> WHAT YOU ARE ASKED TO DO: Set down every record once more, exactly as given.

> SOURCE INFORMATION:
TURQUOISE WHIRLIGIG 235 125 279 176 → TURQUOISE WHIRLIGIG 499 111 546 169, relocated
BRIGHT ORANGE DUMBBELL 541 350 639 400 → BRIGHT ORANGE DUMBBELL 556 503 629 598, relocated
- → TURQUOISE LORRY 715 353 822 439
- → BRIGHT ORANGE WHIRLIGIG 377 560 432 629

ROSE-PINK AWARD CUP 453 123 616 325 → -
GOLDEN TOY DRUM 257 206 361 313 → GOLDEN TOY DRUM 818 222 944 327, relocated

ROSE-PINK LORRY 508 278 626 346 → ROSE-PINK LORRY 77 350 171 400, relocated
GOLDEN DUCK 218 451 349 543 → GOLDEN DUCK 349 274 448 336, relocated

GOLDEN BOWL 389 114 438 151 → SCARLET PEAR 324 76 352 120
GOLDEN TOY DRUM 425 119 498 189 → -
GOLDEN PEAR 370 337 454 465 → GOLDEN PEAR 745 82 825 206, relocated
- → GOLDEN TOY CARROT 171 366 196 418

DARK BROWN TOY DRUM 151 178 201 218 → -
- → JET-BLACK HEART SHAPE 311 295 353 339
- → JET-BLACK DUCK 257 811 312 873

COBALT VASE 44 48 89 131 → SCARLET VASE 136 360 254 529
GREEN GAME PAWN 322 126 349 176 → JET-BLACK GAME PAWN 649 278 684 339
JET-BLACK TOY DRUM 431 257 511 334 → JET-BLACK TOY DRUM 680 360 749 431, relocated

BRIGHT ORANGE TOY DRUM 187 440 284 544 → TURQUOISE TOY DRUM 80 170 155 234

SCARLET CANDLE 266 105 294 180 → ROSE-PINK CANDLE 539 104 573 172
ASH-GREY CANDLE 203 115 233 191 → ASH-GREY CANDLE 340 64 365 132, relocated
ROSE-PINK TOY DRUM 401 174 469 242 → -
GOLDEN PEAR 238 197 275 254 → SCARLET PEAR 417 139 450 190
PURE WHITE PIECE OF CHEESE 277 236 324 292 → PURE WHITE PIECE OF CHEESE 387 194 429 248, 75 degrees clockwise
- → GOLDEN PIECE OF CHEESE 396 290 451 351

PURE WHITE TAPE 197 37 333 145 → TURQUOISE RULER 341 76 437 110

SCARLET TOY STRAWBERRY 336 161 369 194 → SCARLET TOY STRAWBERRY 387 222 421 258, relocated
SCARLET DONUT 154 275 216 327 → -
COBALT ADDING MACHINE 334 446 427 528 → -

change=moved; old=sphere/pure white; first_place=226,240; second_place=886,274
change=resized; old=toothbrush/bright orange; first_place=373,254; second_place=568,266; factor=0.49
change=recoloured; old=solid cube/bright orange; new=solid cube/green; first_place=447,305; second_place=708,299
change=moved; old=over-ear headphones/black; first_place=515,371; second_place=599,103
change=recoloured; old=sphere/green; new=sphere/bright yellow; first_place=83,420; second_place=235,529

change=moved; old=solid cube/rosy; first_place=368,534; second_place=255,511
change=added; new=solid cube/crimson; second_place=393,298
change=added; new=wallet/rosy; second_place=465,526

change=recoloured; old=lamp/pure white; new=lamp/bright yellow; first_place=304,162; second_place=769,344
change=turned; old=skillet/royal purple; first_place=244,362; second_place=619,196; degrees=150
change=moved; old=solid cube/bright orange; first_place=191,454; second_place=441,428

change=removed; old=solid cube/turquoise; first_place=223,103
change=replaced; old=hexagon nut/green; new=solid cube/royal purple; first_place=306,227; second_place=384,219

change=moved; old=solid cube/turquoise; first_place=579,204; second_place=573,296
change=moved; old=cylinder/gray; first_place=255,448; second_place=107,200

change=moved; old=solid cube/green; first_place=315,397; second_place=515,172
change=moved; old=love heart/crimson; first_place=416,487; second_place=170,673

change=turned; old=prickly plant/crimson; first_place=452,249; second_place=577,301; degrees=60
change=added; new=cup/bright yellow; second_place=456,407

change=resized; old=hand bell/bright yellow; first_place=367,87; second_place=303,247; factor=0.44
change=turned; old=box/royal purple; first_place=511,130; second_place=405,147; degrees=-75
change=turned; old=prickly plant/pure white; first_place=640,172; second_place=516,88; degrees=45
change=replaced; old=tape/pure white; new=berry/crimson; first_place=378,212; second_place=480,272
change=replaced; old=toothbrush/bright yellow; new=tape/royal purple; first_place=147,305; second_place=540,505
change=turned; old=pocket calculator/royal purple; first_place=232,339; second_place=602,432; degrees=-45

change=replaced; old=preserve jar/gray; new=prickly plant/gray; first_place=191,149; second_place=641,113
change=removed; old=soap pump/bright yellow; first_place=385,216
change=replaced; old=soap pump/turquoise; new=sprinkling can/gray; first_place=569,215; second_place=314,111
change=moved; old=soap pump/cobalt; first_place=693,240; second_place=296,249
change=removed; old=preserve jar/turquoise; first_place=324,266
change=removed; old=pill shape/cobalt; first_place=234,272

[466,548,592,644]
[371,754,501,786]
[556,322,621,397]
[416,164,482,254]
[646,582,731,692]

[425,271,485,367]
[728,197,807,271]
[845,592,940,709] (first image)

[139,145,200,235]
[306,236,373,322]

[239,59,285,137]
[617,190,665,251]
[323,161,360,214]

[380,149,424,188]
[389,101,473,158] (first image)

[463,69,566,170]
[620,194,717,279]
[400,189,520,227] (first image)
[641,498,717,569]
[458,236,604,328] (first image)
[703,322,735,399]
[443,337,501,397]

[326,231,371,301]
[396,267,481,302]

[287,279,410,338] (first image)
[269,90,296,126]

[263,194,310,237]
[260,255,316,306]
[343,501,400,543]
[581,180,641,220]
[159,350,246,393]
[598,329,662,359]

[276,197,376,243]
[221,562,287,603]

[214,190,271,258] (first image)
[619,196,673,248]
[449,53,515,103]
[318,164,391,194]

> RESULT:
TURQUOISE WHIRLIGIG 235 125 279 176 → TURQUOISE WHIRLIGIG 499 111 546 169, relocated
BRIGHT ORANGE DUMBBELL 541 350 639 400 → BRIGHT ORANGE DUMBBELL 556 503 629 598, relocated
- → TURQUOISE LORRY 715 353 822 439
- → BRIGHT ORANGE WHIRLIGIG 377 560 432 629

ROSE-PINK AWARD CUP 453 123 616 325 → -
GOLDEN TOY DRUM 257 206 361 313 → GOLDEN TOY DRUM 818 222 944 327, relocated

ROSE-PINK LORRY 508 278 626 346 → ROSE-PINK LORRY 77 350 171 400, relocated
GOLDEN DUCK 218 451 349 543 → GOLDEN DUCK 349 274 448 336, relocated

GOLDEN BOWL 389 114 438 151 → SCARLET PEAR 324 76 352 120
GOLDEN TOY DRUM 425 119 498 189 → -
GOLDEN PEAR 370 337 454 465 → GOLDEN PEAR 745 82 825 206, relocated
- → GOLDEN TOY CARROT 171 366 196 418

DARK BROWN TOY DRUM 151 178 201 218 → -
- → JET-BLACK HEART SHAPE 311 295 353 339
- → JET-BLACK DUCK 257 811 312 873

COBALT VASE 44 48 89 131 → SCARLET VASE 136 360 254 529
GREEN GAME PAWN 322 126 349 176 → JET-BLACK GAME PAWN 649 278 684 339
JET-BLACK TOY DRUM 431 257 511 334 → JET-BLACK TOY DRUM 680 360 749 431, relocated

BRIGHT ORANGE TOY DRUM 187 440 284 544 → TURQUOISE TOY DRUM 80 170 155 234

SCARLET CANDLE 266 105 294 180 → ROSE-PINK CANDLE 539 104 573 172
ASH-GREY CANDLE 203 115 233 191 → ASH-GREY CANDLE 340 64 365 132, relocated
ROSE-PINK TOY DRUM 401 174 469 242 → -
GOLDEN PEAR 238 197 275 254 → SCARLET PEAR 417 139 450 190
PURE WHITE PIECE OF CHEESE 277 236 324 292 → PURE WHITE PIECE OF CHEESE 387 194 429 248, 75 degrees clockwise
- → GOLDEN PIECE OF CHEESE 396 290 451 351

PURE WHITE TAPE 197 37 333 145 → TURQUOISE RULER 341 76 437 110

SCARLET TOY STRAWBERRY 336 161 369 194 → SCARLET TOY STRAWBERRY 387 222 421 258, relocated
SCARLET DONUT 154 275 216 327 → -
COBALT ADDING MACHINE 334 446 427 528 → -

change=moved; old=sphere/pure white; first_place=226,240; second_place=886,274
change=resized; old=toothbrush/bright orange; first_place=373,254; second_place=568,266; factor=0.49
change=recoloured; old=solid cube/bright orange; new=solid cube/green; first_place=447,305; second_place=708,299
change=moved; old=over-ear headphones/black; first_place=515,371; second_place=599,103
change=recoloured; old=sphere/green; new=sphere/bright yellow; first_place=83,420; second_place=235,529

change=moved; old=solid cube/rosy; first_place=368,534; second_place=255,511
change=added; new=solid cube/crimson; second_place=393,298
change=added; new=wallet/rosy; second_place=465,526

change=recoloured; old=lamp/pure white; new=lamp/bright yellow; first_place=304,162; second_place=769,344
change=turned; old=skillet/royal purple; first_place=244,362; second_place=619,196; degrees=150
change=moved; old=solid cube/bright orange; first_place=191,454; second_place=441,428

change=removed; old=solid cube/turquoise; first_place=223,103
change=replaced; old=hexagon nut/green; new=solid cube/royal purple; first_place=306,227; second_place=384,219

change=moved; old=solid cube/turquoise; first_place=579,204; second_place=573,296
change=moved; old=cylinder/gray; first_place=255,448; second_place=107,200

change=moved; old=solid cube/green; first_place=315,397; second_place=515,172
change=moved; old=love heart/crimson; first_place=416,487; second_place=170,673

change=turned; old=prickly plant/crimson; first_place=452,249; second_place=577,301; degrees=60
change=added; new=cup/bright yellow; second_place=456,407

change=resized; old=hand bell/bright yellow; first_place=367,87; second_place=303,247; factor=0.44
change=turned; old=box/royal purple; first_place=511,130; second_place=405,147; degrees=-75
change=turned; old=prickly plant/pure white; first_place=640,172; second_place=516,88; degrees=45
change=replaced; old=tape/pure white; new=berry/crimson; first_place=378,212; second_place=480,272
change=replaced; old=toothbrush/bright yellow; new=tape/royal purple; first_place=147,305; second_place=540,505
change=turned; old=pocket calculator/royal purple; first_place=232,339; second_place=602,432; degrees=-45

change=replaced; old=preserve jar/gray; new=prickly plant/gray; first_place=191,149; second_place=641,113
change=removed; old=soap pump/bright yellow; first_place=385,216
change=replaced; old=soap pump/turquoise; new=sprinkling can/gray; first_place=569,215; second_place=314,111
change=moved; old=soap pump/cobalt; first_place=693,240; second_place=296,249
change=removed; old=preserve jar/turquoise; first_place=324,266
change=removed; old=pill shape/cobalt; first_place=234,272

[466,548,592,644]
[371,754,501,786]
[556,322,621,397]
[416,164,482,254]
[646,582,731,692]

[425,271,485,367]
[728,197,807,271]
[845,592,940,709] (first image)

[139,145,200,235]
[306,236,373,322]

[239,59,285,137]
[617,190,665,251]
[323,161,360,214]

[380,149,424,188]
[389,101,473,158] (first image)

[463,69,566,170]
[620,194,717,279]
[400,189,520,227] (first image)
[641,498,717,569]
[458,236,604,328] (first image)
[703,322,735,399]
[443,337,501,397]

[326,231,371,301]
[396,267,481,302]

[287,279,410,338] (first image)
[269,90,296,126]

[263,194,310,237]
[260,255,316,306]
[343,501,400,543]
[581,180,641,220]
[159,350,246,393]
[598,329,662,359]

[276,197,376,243]
[221,562,287,603]

[214,190,271,258] (first image)
[619,196,673,248]
[449,53,515,103]
[318,164,391,194]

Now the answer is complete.